Copy each line below as it stands, but skip any picture it contains.
________________________
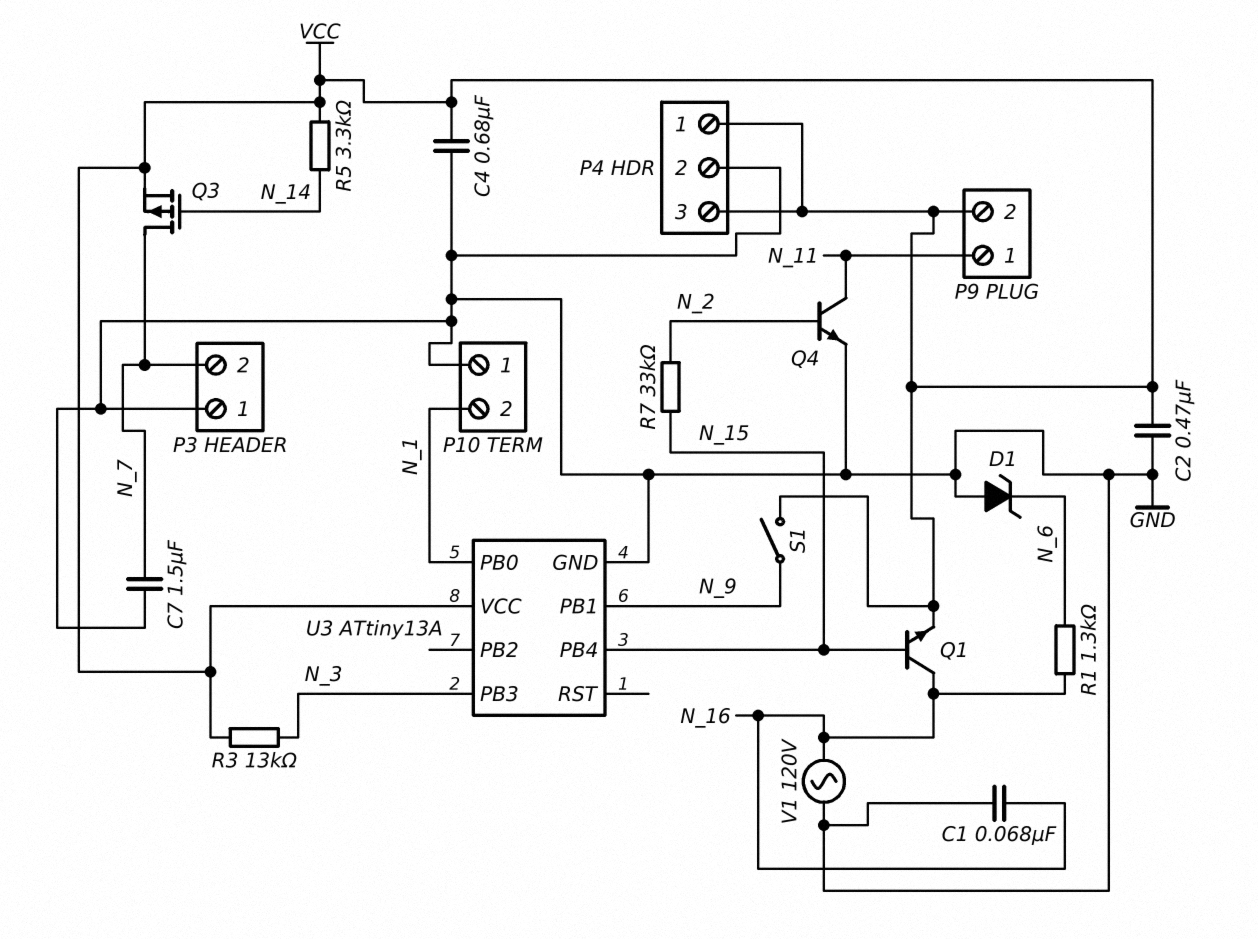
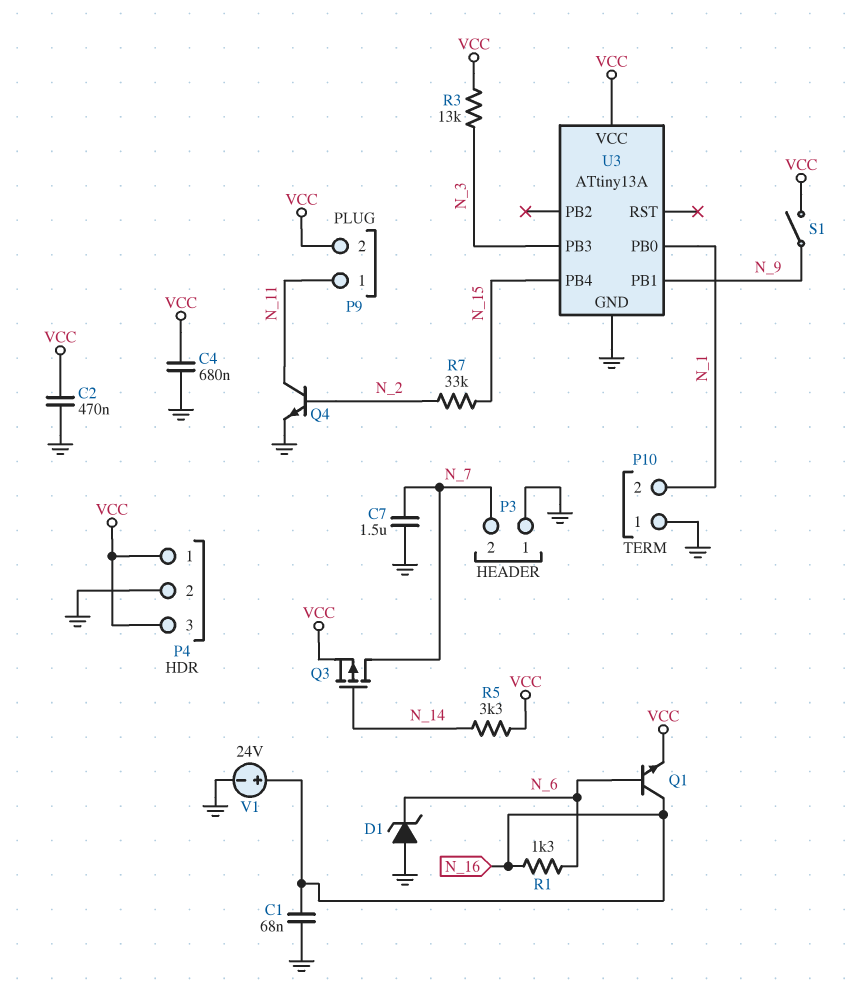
Q1: NPN (B N_15, C N_16, E VCC) -> NPN (B N_6, C N_16, E VCC)
V1: AC 120V (GND, N_16) -> 24V (plus N_16, minus GND)

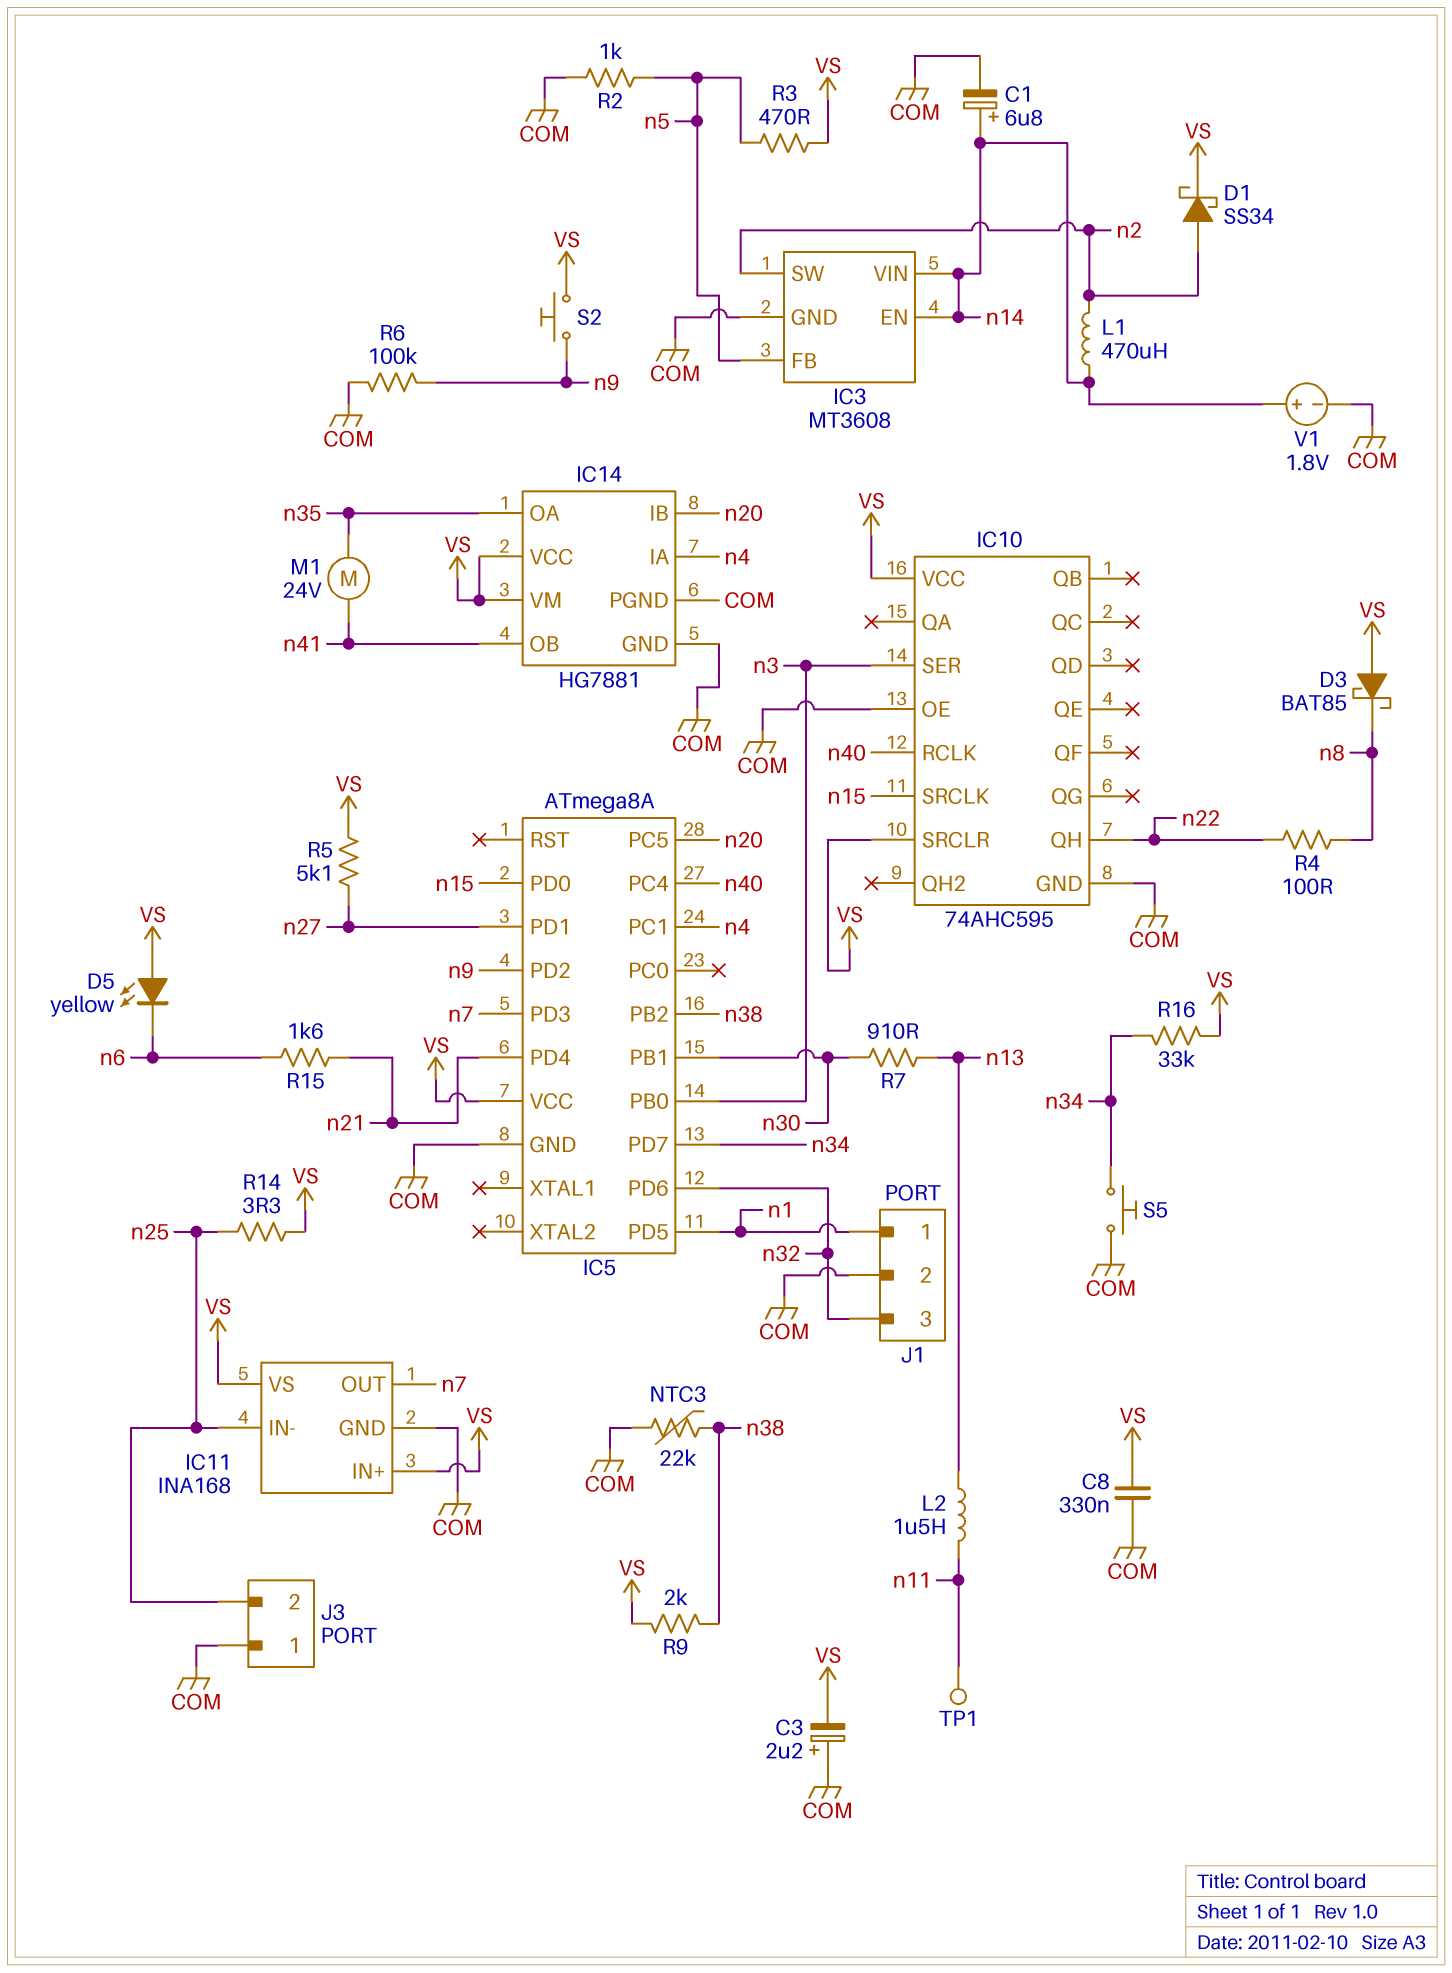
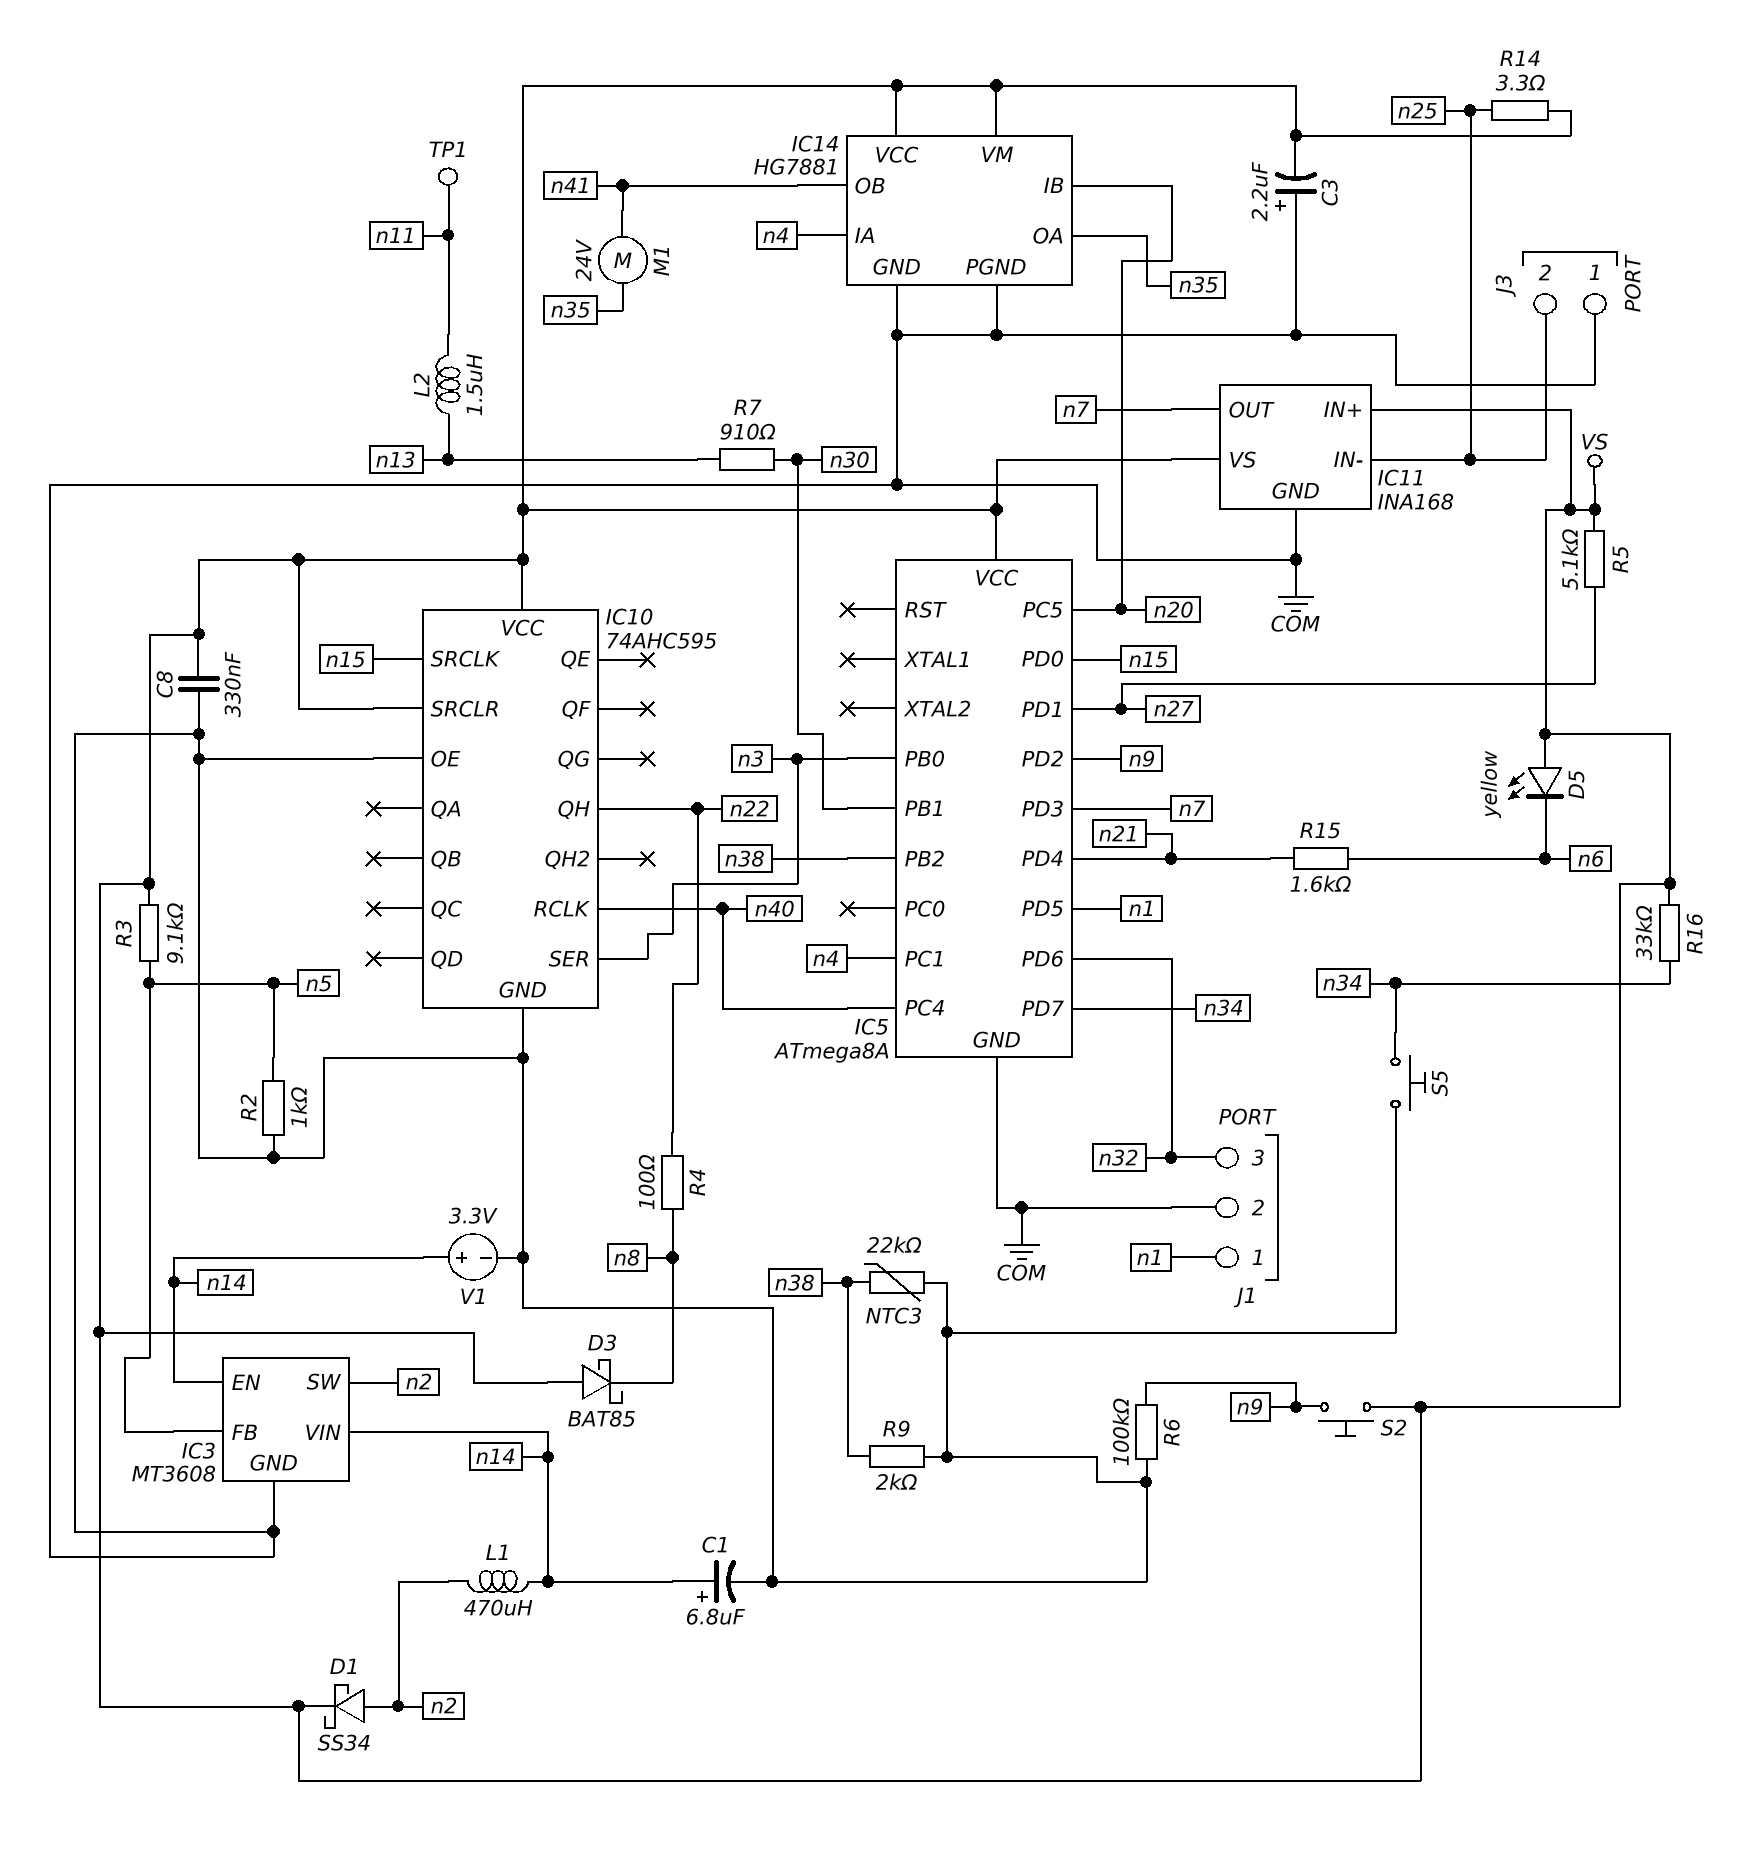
R3: 470 (VS, n5) -> 9.1k (VS, n5)
R9: 2k (VS, n38) -> 2k (COM, n38)
V1: 1.8V (plus n14, minus COM) -> 3.3V (plus n14, minus COM)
________________________
**Reply**
Q1: NPN (B N_15, C N_16, E VCC) -> NPN (B N_6, C N_16, E VCC)
V1: AC 120V (GND, N_16) -> 24V (plus N_16, minus GND)

R3: 470 (VS, n5) -> 9.1k (VS, n5)
R9: 2k (VS, n38) -> 2k (COM, n38)
V1: 1.8V (plus n14, minus COM) -> 3.3V (plus n14, minus COM)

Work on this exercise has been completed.